Your assignment - Every line of the material is to be quoted verbatim, minus the pictures.

Data below -
'''

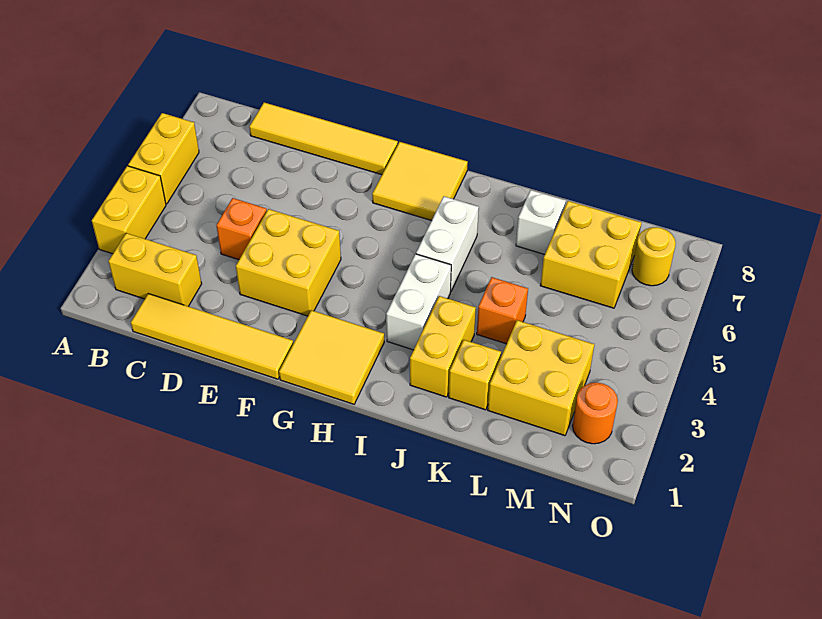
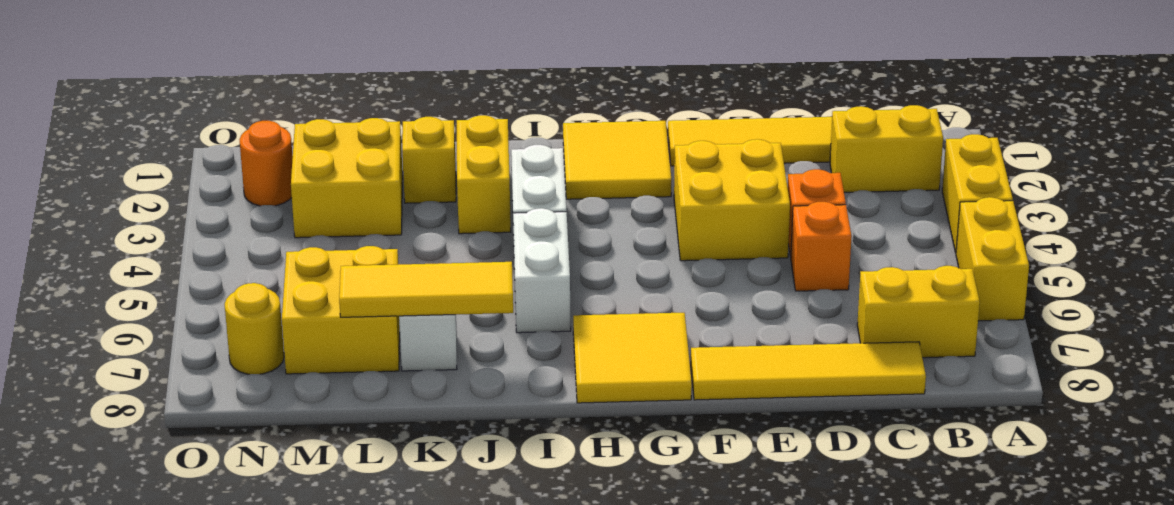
none -> yellow brick B7:C7 level 1
none -> yellow tile J7:L7 level 2
orange brick K4 level 1 -> orange brick D5 level 1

'''

Task solution -
none -> yellow brick B7:C7 level 1
none -> yellow tile J7:L7 level 2
orange brick K4 level 1 -> orange brick D5 level 1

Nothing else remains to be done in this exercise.